Present the following data again exactly as it is shown.

Spatial reasoning data —
>>>>

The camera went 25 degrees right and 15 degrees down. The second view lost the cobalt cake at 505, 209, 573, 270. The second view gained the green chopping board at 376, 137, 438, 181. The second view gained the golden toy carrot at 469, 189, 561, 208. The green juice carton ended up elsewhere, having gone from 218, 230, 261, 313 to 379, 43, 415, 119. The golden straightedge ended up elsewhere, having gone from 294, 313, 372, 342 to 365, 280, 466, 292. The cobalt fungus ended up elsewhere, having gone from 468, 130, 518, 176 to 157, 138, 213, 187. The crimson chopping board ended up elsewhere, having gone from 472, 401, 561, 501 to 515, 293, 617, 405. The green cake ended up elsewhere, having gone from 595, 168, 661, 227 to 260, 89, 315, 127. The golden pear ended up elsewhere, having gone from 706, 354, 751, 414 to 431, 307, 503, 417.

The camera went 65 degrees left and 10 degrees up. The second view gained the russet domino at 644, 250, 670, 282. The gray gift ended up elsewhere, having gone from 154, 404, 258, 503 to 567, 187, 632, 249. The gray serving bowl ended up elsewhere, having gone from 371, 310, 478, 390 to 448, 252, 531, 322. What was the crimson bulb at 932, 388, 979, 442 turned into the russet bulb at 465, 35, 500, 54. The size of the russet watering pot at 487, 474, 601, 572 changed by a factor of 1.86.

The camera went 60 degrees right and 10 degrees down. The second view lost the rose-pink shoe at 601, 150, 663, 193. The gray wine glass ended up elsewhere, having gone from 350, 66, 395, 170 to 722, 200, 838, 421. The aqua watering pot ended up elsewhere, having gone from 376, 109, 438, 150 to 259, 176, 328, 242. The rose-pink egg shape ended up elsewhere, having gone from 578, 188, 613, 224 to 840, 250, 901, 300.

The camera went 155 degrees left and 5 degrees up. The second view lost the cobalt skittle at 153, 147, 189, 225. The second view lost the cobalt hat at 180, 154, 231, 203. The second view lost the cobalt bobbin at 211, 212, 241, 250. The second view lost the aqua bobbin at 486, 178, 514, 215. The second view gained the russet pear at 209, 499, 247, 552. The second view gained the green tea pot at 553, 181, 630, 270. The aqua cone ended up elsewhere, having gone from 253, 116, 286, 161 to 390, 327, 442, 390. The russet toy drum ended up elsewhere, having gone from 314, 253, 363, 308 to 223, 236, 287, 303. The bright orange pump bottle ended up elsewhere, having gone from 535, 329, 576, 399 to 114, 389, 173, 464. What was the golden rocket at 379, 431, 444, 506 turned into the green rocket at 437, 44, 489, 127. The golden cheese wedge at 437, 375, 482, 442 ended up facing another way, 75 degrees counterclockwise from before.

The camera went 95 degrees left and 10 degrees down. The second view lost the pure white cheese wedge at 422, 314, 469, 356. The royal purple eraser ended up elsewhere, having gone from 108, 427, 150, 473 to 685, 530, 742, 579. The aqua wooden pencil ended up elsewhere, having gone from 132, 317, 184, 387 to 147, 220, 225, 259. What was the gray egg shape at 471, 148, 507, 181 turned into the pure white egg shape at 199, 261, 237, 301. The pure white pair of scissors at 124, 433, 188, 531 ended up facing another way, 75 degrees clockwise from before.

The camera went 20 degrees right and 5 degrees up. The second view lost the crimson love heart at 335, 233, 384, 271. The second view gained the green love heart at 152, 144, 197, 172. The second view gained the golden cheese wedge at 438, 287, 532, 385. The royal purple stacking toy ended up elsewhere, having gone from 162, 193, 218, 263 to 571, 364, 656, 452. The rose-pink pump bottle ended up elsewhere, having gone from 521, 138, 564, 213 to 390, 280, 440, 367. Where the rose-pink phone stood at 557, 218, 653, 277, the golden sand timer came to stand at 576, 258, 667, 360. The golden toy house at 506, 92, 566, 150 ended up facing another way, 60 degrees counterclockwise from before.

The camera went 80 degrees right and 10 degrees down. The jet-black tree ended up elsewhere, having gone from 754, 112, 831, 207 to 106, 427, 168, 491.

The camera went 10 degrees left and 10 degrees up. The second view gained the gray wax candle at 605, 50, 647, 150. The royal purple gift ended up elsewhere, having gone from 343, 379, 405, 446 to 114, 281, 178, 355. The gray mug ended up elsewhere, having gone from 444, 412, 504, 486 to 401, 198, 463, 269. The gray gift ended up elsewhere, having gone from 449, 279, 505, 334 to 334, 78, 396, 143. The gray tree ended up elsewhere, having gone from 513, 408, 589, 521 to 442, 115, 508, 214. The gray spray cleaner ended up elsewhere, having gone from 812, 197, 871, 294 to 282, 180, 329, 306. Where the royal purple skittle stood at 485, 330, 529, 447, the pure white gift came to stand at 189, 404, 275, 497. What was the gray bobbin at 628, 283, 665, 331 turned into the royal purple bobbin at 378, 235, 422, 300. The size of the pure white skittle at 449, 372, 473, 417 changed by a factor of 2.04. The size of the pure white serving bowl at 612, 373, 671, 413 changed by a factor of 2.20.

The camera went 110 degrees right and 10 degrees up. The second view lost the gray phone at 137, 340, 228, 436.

<<<<

Expected answer —
The camera went 25 degrees right and 15 degrees down. The second view lost the cobalt cake at 505, 209, 573, 270. The second view gained the green chopping board at 376, 137, 438, 181. The second view gained the golden toy carrot at 469, 189, 561, 208. The green juice carton ended up elsewhere, having gone from 218, 230, 261, 313 to 379, 43, 415, 119. The golden straightedge ended up elsewhere, having gone from 294, 313, 372, 342 to 365, 280, 466, 292. The cobalt fungus ended up elsewhere, having gone from 468, 130, 518, 176 to 157, 138, 213, 187. The crimson chopping board ended up elsewhere, having gone from 472, 401, 561, 501 to 515, 293, 617, 405. The green cake ended up elsewhere, having gone from 595, 168, 661, 227 to 260, 89, 315, 127. The golden pear ended up elsewhere, having gone from 706, 354, 751, 414 to 431, 307, 503, 417.

The camera went 65 degrees left and 10 degrees up. The second view gained the russet domino at 644, 250, 670, 282. The gray gift ended up elsewhere, having gone from 154, 404, 258, 503 to 567, 187, 632, 249. The gray serving bowl ended up elsewhere, having gone from 371, 310, 478, 390 to 448, 252, 531, 322. What was the crimson bulb at 932, 388, 979, 442 turned into the russet bulb at 465, 35, 500, 54. The size of the russet watering pot at 487, 474, 601, 572 changed by a factor of 1.86.

The camera went 60 degrees right and 10 degrees down. The second view lost the rose-pink shoe at 601, 150, 663, 193. The gray wine glass ended up elsewhere, having gone from 350, 66, 395, 170 to 722, 200, 838, 421. The aqua watering pot ended up elsewhere, having gone from 376, 109, 438, 150 to 259, 176, 328, 242. The rose-pink egg shape ended up elsewhere, having gone from 578, 188, 613, 224 to 840, 250, 901, 300.

The camera went 155 degrees left and 5 degrees up. The second view lost the cobalt skittle at 153, 147, 189, 225. The second view lost the cobalt hat at 180, 154, 231, 203. The second view lost the cobalt bobbin at 211, 212, 241, 250. The second view lost the aqua bobbin at 486, 178, 514, 215. The second view gained the russet pear at 209, 499, 247, 552. The second view gained the green tea pot at 553, 181, 630, 270. The aqua cone ended up elsewhere, having gone from 253, 116, 286, 161 to 390, 327, 442, 390. The russet toy drum ended up elsewhere, having gone from 314, 253, 363, 308 to 223, 236, 287, 303. The bright orange pump bottle ended up elsewhere, having gone from 535, 329, 576, 399 to 114, 389, 173, 464. What was the golden rocket at 379, 431, 444, 506 turned into the green rocket at 437, 44, 489, 127. The golden cheese wedge at 437, 375, 482, 442 ended up facing another way, 75 degrees counterclockwise from before.

The camera went 95 degrees left and 10 degrees down. The second view lost the pure white cheese wedge at 422, 314, 469, 356. The royal purple eraser ended up elsewhere, having gone from 108, 427, 150, 473 to 685, 530, 742, 579. The aqua wooden pencil ended up elsewhere, having gone from 132, 317, 184, 387 to 147, 220, 225, 259. What was the gray egg shape at 471, 148, 507, 181 turned into the pure white egg shape at 199, 261, 237, 301. The pure white pair of scissors at 124, 433, 188, 531 ended up facing another way, 75 degrees clockwise from before.

The camera went 20 degrees right and 5 degrees up. The second view lost the crimson love heart at 335, 233, 384, 271. The second view gained the green love heart at 152, 144, 197, 172. The second view gained the golden cheese wedge at 438, 287, 532, 385. The royal purple stacking toy ended up elsewhere, having gone from 162, 193, 218, 263 to 571, 364, 656, 452. The rose-pink pump bottle ended up elsewhere, having gone from 521, 138, 564, 213 to 390, 280, 440, 367. Where the rose-pink phone stood at 557, 218, 653, 277, the golden sand timer came to stand at 576, 258, 667, 360. The golden toy house at 506, 92, 566, 150 ended up facing another way, 60 degrees counterclockwise from before.

The camera went 80 degrees right and 10 degrees down. The jet-black tree ended up elsewhere, having gone from 754, 112, 831, 207 to 106, 427, 168, 491.

The camera went 10 degrees left and 10 degrees up. The second view gained the gray wax candle at 605, 50, 647, 150. The royal purple gift ended up elsewhere, having gone from 343, 379, 405, 446 to 114, 281, 178, 355. The gray mug ended up elsewhere, having gone from 444, 412, 504, 486 to 401, 198, 463, 269. The gray gift ended up elsewhere, having gone from 449, 279, 505, 334 to 334, 78, 396, 143. The gray tree ended up elsewhere, having gone from 513, 408, 589, 521 to 442, 115, 508, 214. The gray spray cleaner ended up elsewhere, having gone from 812, 197, 871, 294 to 282, 180, 329, 306. Where the royal purple skittle stood at 485, 330, 529, 447, the pure white gift came to stand at 189, 404, 275, 497. What was the gray bobbin at 628, 283, 665, 331 turned into the royal purple bobbin at 378, 235, 422, 300. The size of the pure white skittle at 449, 372, 473, 417 changed by a factor of 2.04. The size of the pure white serving bowl at 612, 373, 671, 413 changed by a factor of 2.20.

The camera went 110 degrees right and 10 degrees up. The second view lost the gray phone at 137, 340, 228, 436.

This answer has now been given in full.